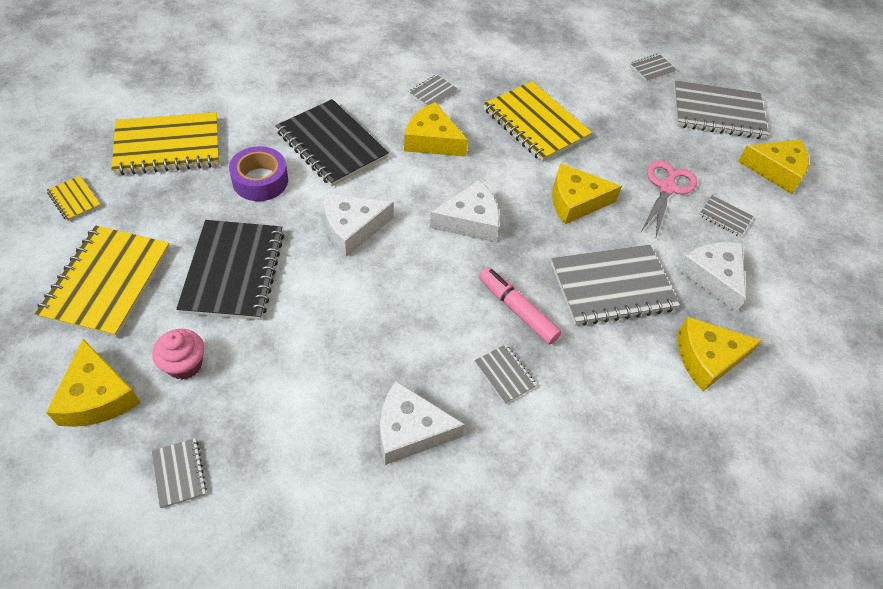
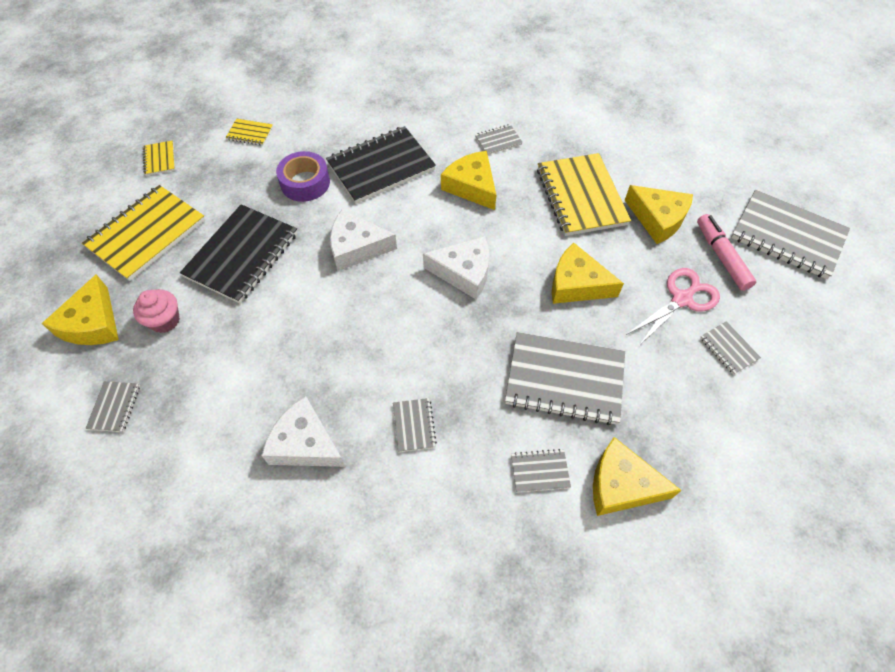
camera: 30 degrees right, 5 degrees up
(168, 146) = (250, 133): yellow notebook -> yellow notebook, size x0.45
(332, 145) = (381, 167): black notebook -> black notebook turned 75 degrees clockwise
(517, 310) = (460, 370): pink marker -> pink marker (721, 257)
(652, 68) = (739, 171): grey notebook -> grey notebook (539, 471)
(712, 277) = (677, 406): white cheese -> none
(776, 170) = (820, 317): yellow cheese -> yellow cheese (658, 219)

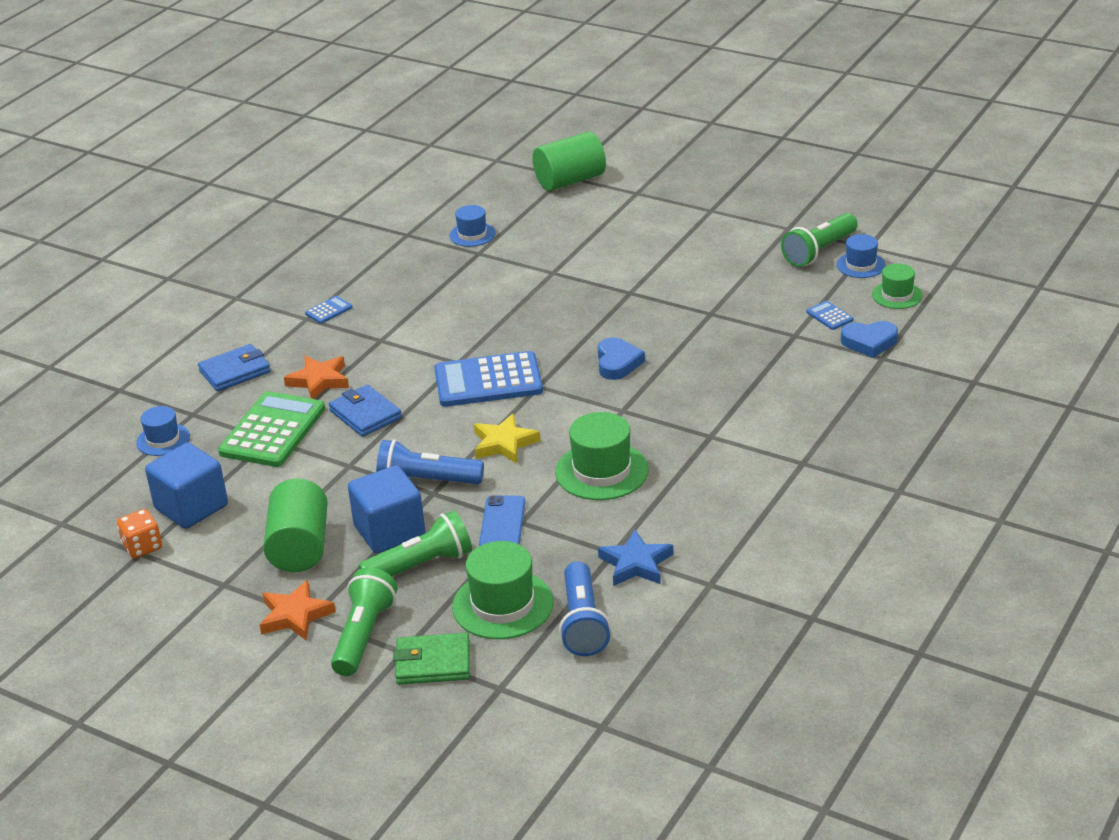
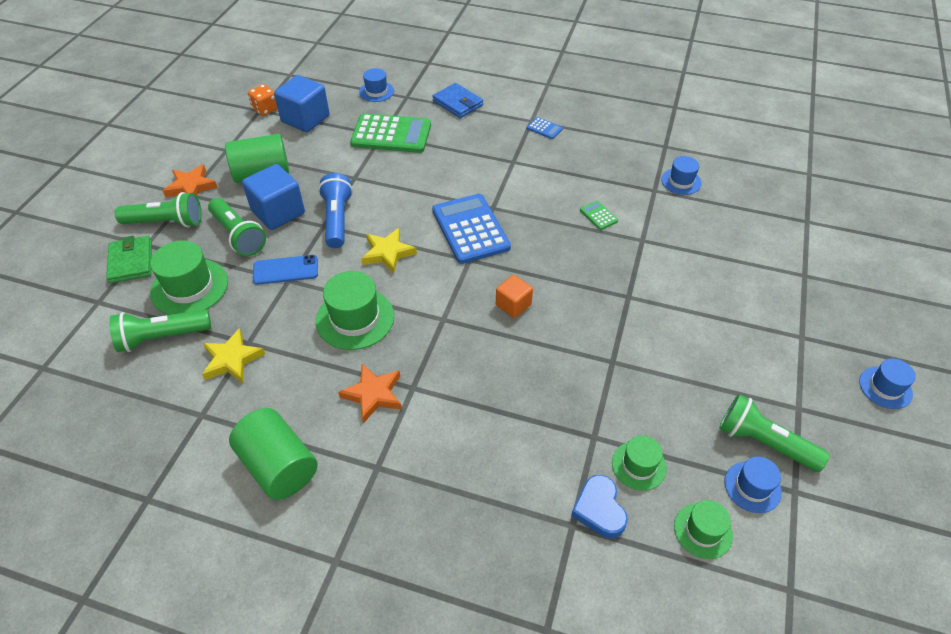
camera: 75 degrees right, 15 degrees up
(319, 381) = (454, 142): orange star -> orange star (373, 394)
(365, 414) = (416, 173): blue wallet -> none
(503, 293) = (598, 215): none -> green calculator
(570, 181) = (801, 226): green cylinder -> green cylinder (278, 466)
(583, 623) = (162, 337): blue flashlight -> green flashlight
(617, 363) = (513, 305): blue heart -> orange cube
(636, 564) = (232, 359): blue star -> yellow star
(777, 184) = (885, 387): none -> blue hat
(829, 316) = (639, 465): blue calculator -> green hat

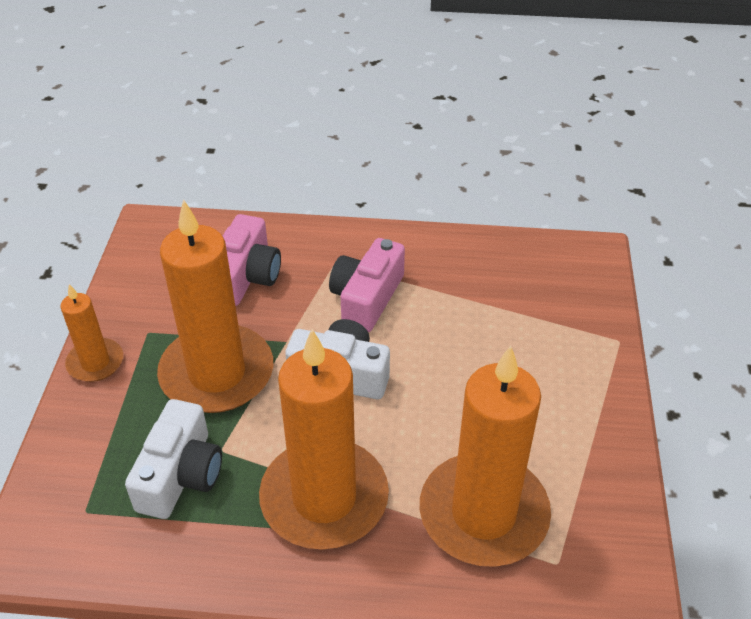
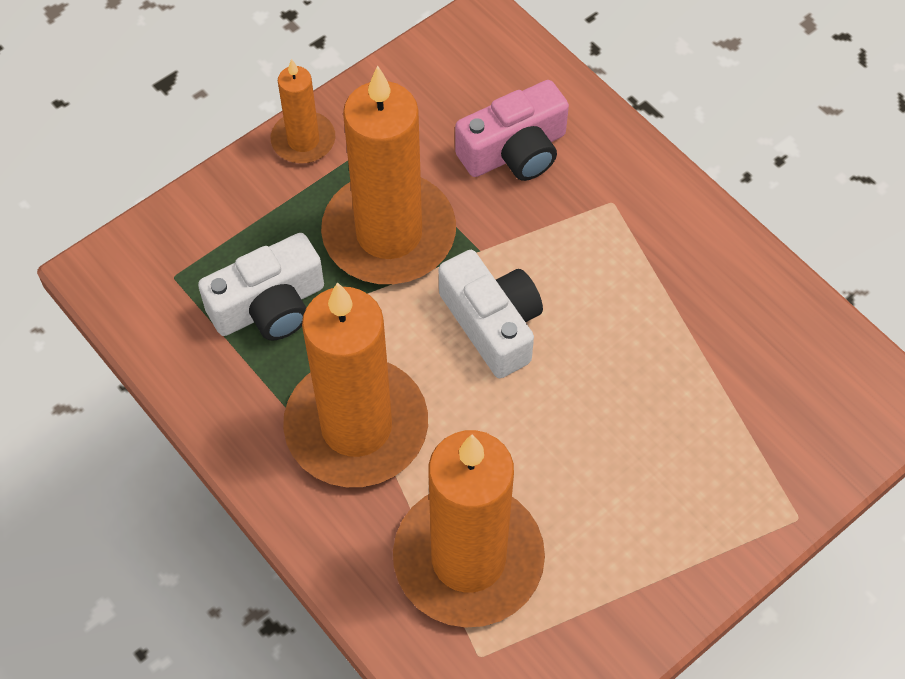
camera: 45 degrees right, 15 degrees up
(367, 298) = (601, 265): pink camera -> none

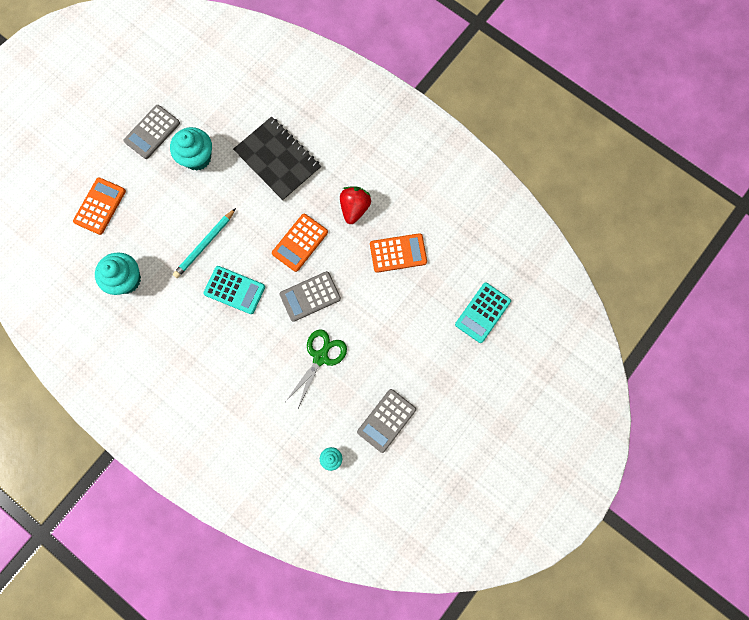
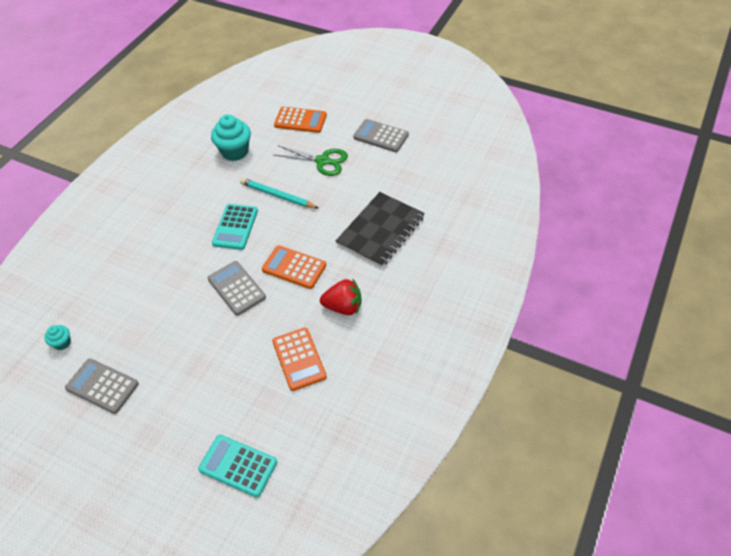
camera: 80 degrees right, 25 degrees down
(197, 157) = (365, 171): turquoise cupcake -> none
(320, 357) = (171, 311): green scissors -> green scissors (322, 161)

┄┄┄┄┄┄

Beginning with the line that contains "(197, 157) = (365, 171): turquoise", repeat every line through the end of the records and nothing more.

(197, 157) = (365, 171): turquoise cupcake -> none
(320, 357) = (171, 311): green scissors -> green scissors (322, 161)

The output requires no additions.